• [Problem details]:
Could you give back every entry below exactly, with the pictures dropped?

• [Records provided]:

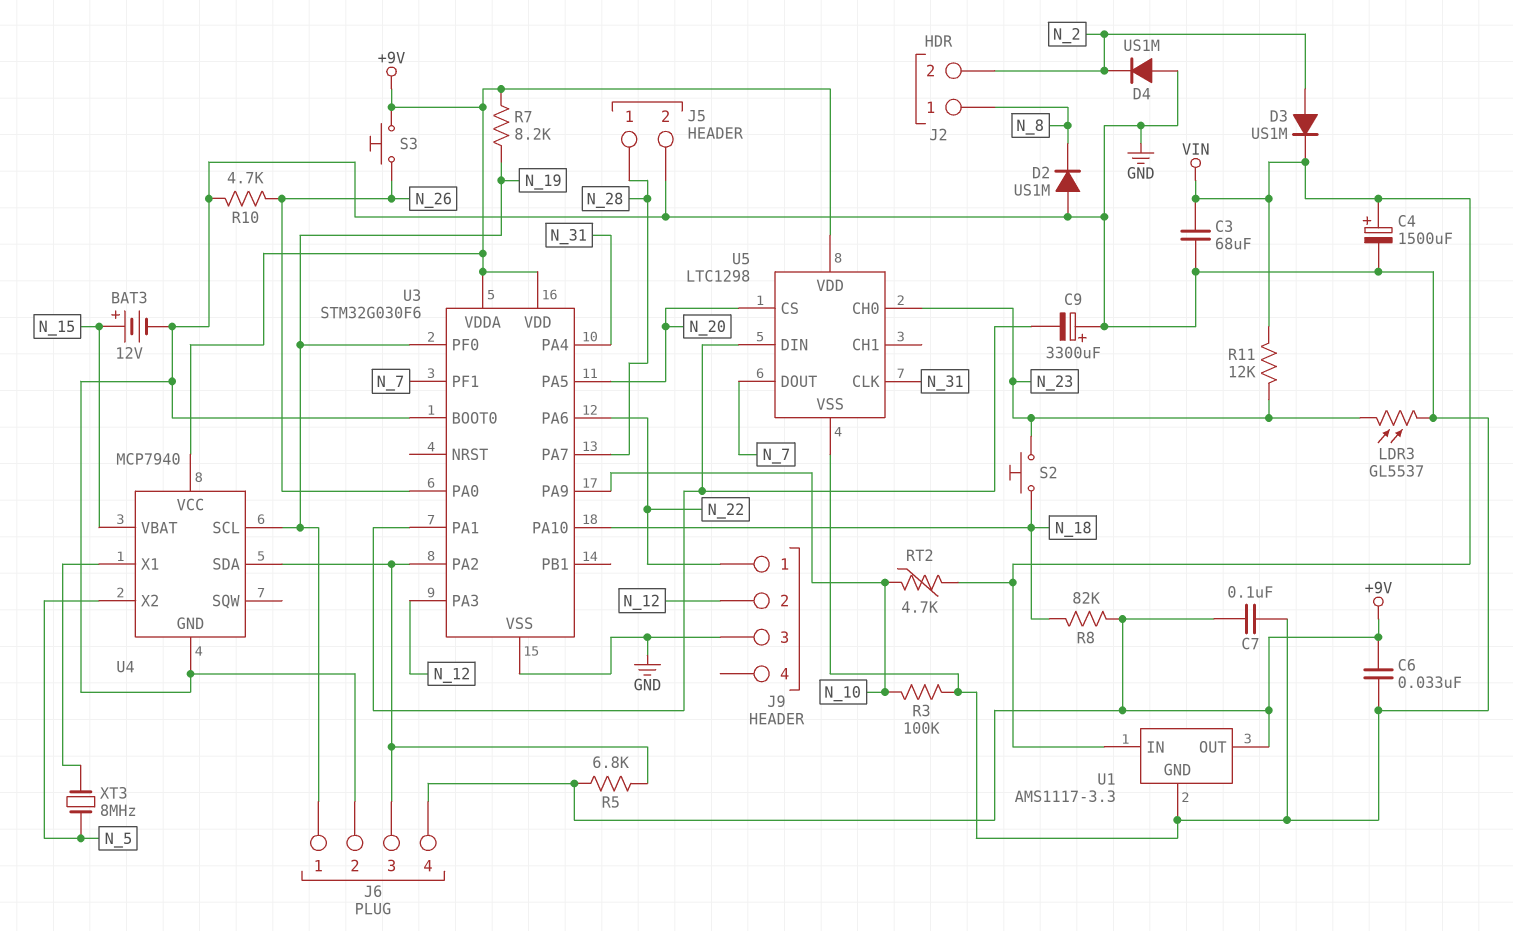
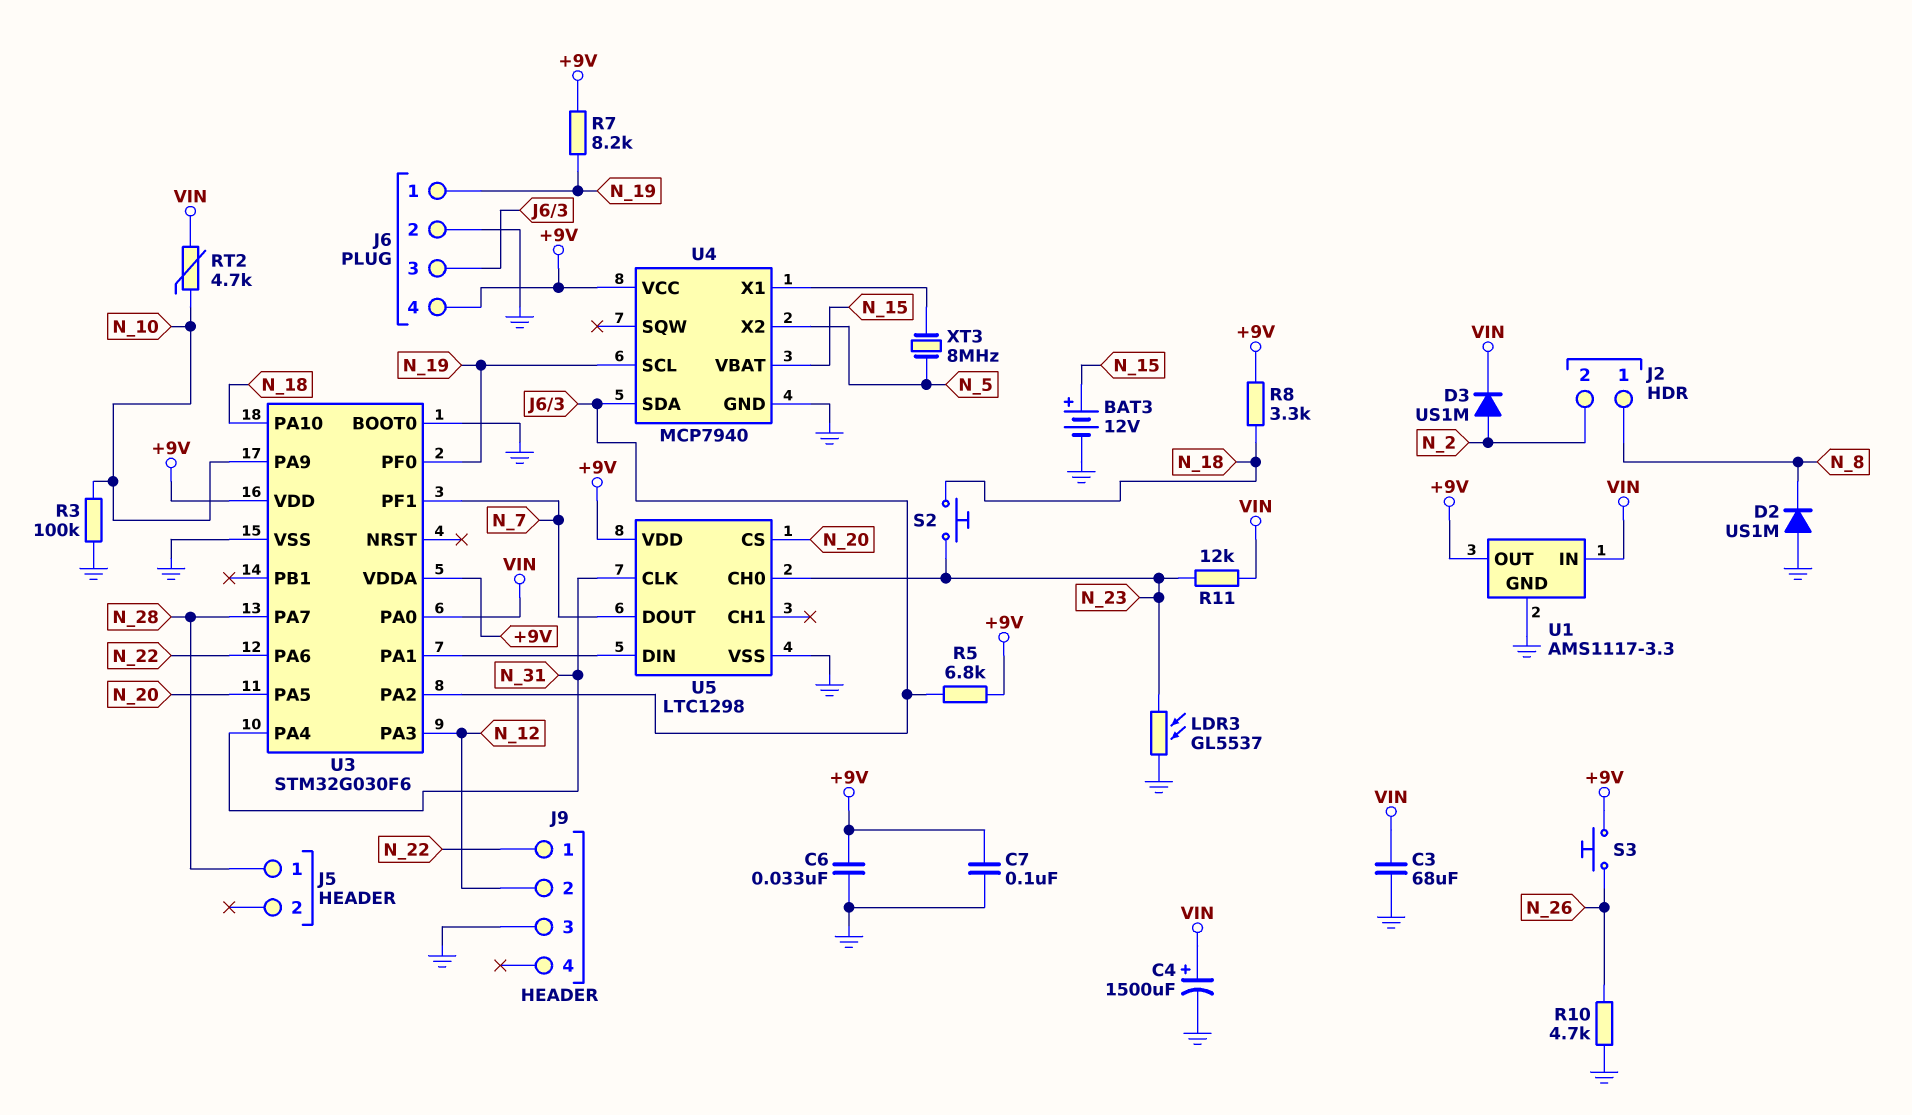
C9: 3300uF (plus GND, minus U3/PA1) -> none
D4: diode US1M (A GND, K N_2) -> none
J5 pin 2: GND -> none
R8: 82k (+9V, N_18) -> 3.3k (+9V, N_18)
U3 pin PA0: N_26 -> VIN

• [Solution]:
C9: 3300uF (plus GND, minus U3/PA1) -> none
D4: diode US1M (A GND, K N_2) -> none
J5 pin 2: GND -> none
R8: 82k (+9V, N_18) -> 3.3k (+9V, N_18)
U3 pin PA0: N_26 -> VIN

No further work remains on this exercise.